- Excerpted records:
=== Section Start ===
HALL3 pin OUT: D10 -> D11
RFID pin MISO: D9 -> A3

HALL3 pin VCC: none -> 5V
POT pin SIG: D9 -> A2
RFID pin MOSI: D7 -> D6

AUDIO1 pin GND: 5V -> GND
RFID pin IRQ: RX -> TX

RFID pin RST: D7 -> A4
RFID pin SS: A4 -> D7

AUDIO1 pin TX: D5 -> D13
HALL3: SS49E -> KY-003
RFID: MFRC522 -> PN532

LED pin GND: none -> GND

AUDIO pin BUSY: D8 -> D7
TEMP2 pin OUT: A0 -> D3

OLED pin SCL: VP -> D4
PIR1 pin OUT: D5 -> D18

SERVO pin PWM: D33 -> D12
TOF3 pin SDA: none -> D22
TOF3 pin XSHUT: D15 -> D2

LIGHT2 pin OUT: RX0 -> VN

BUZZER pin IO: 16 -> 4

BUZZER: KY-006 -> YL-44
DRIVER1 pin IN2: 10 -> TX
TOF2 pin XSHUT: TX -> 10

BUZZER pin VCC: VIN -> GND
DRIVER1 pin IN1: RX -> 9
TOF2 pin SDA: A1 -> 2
=== Section End ===
- What to produce:
Each line above should be copied exactly, with no line missing.

- Output below:
HALL3 pin OUT: D10 -> D11
RFID pin MISO: D9 -> A3

HALL3 pin VCC: none -> 5V
POT pin SIG: D9 -> A2
RFID pin MOSI: D7 -> D6

AUDIO1 pin GND: 5V -> GND
RFID pin IRQ: RX -> TX

RFID pin RST: D7 -> A4
RFID pin SS: A4 -> D7

AUDIO1 pin TX: D5 -> D13
HALL3: SS49E -> KY-003
RFID: MFRC522 -> PN532

LED pin GND: none -> GND

AUDIO pin BUSY: D8 -> D7
TEMP2 pin OUT: A0 -> D3

OLED pin SCL: VP -> D4
PIR1 pin OUT: D5 -> D18

SERVO pin PWM: D33 -> D12
TOF3 pin SDA: none -> D22
TOF3 pin XSHUT: D15 -> D2

LIGHT2 pin OUT: RX0 -> VN

BUZZER pin IO: 16 -> 4

BUZZER: KY-006 -> YL-44
DRIVER1 pin IN2: 10 -> TX
TOF2 pin XSHUT: TX -> 10

BUZZER pin VCC: VIN -> GND
DRIVER1 pin IN1: RX -> 9
TOF2 pin SDA: A1 -> 2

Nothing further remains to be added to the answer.